» EXERCISE INSTRUCTIONS
Output all entries verbatim. Skip pictures.

[Revision comparison data]
------------

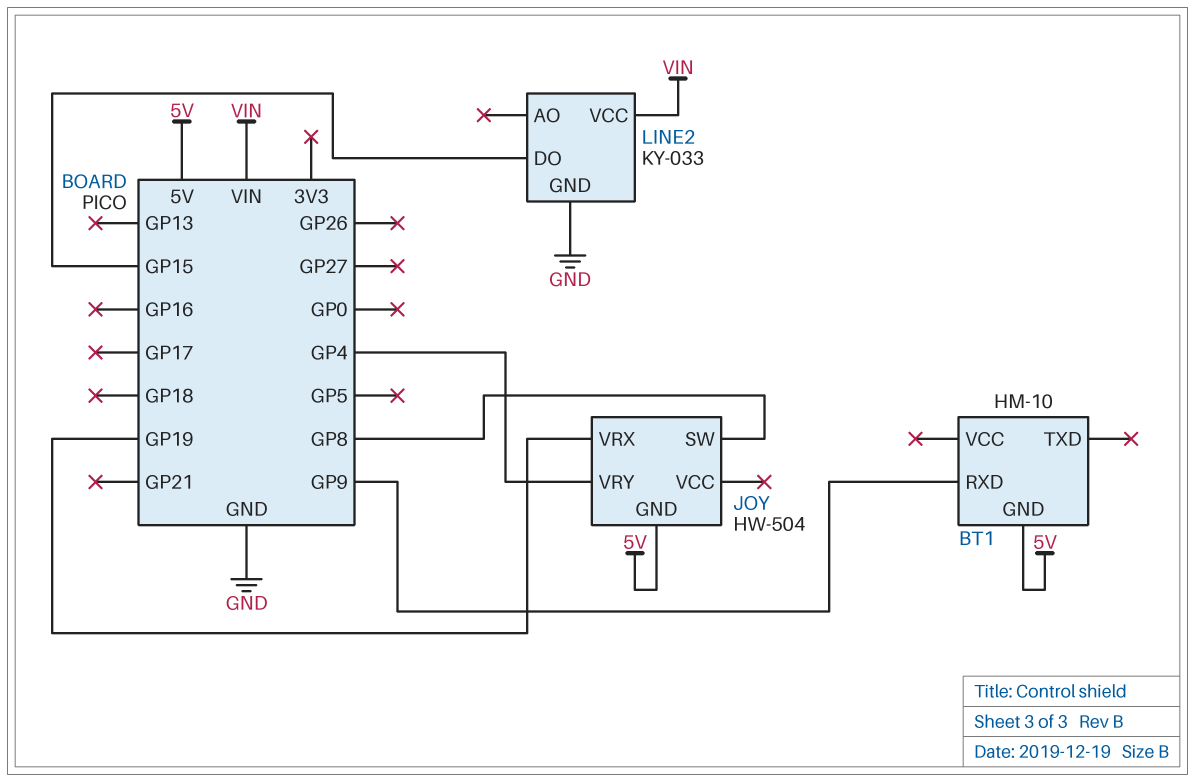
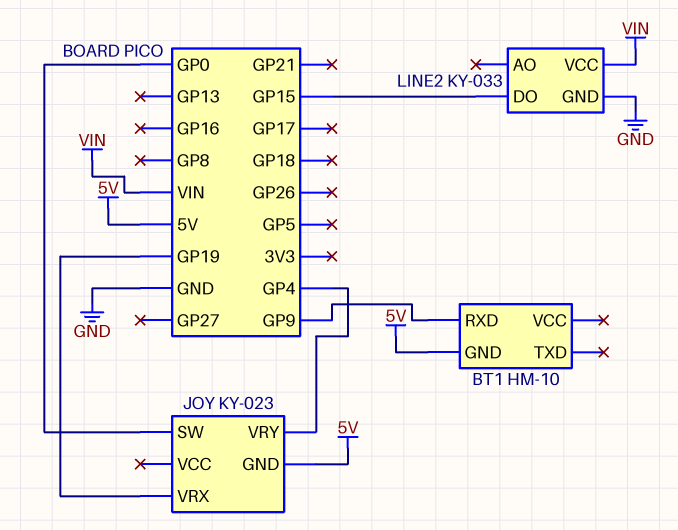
JOY: HW-504 -> KY-023
JOY pin SW: GP8 -> GP0

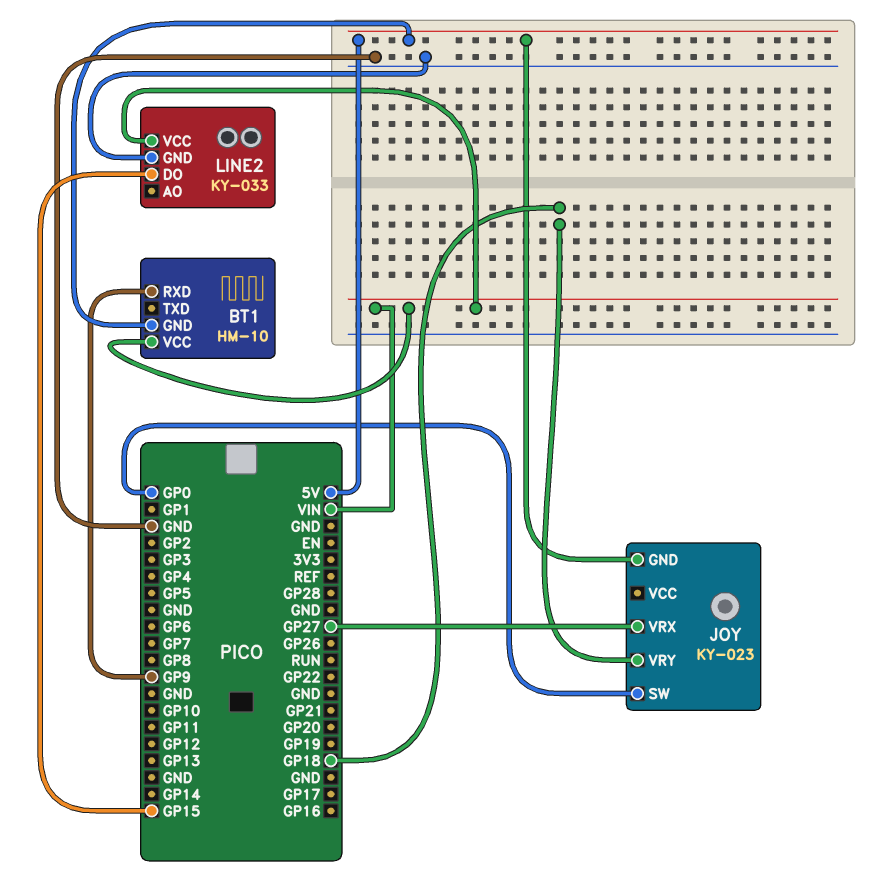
BT1 pin VCC: none -> VIN
JOY pin VRX: GP19 -> GP27
JOY pin VRY: GP4 -> GP18

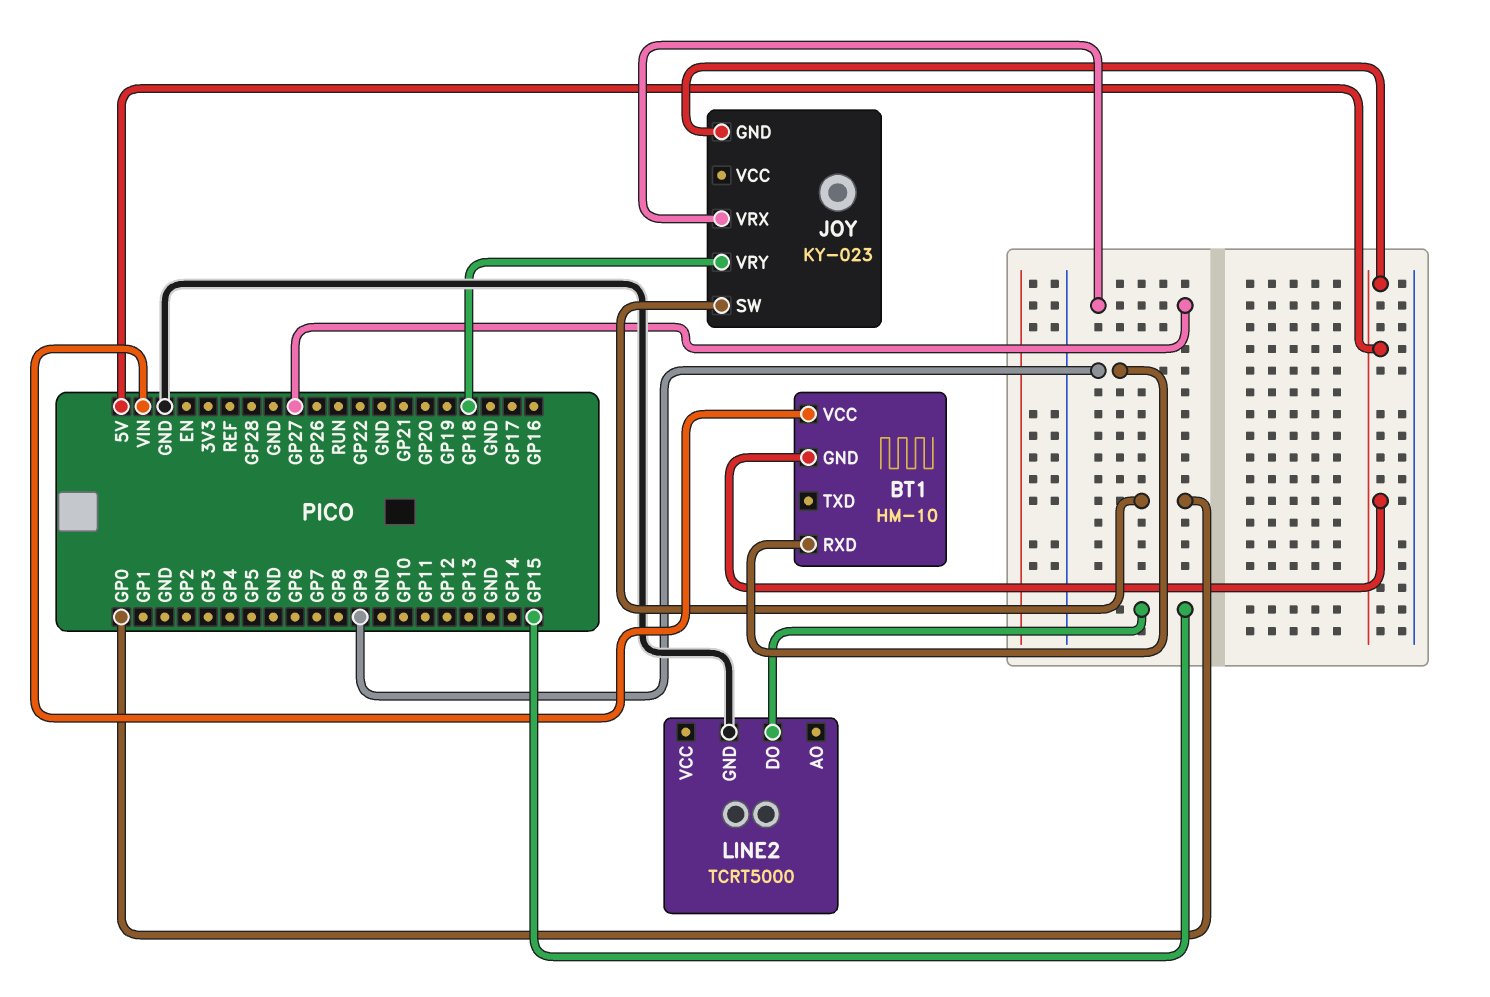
LINE2: KY-033 -> TCRT5000
LINE2 pin VCC: VIN -> none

------------

» RESULT OF THE TASK
JOY: HW-504 -> KY-023
JOY pin SW: GP8 -> GP0

BT1 pin VCC: none -> VIN
JOY pin VRX: GP19 -> GP27
JOY pin VRY: GP4 -> GP18

LINE2: KY-033 -> TCRT5000
LINE2 pin VCC: VIN -> none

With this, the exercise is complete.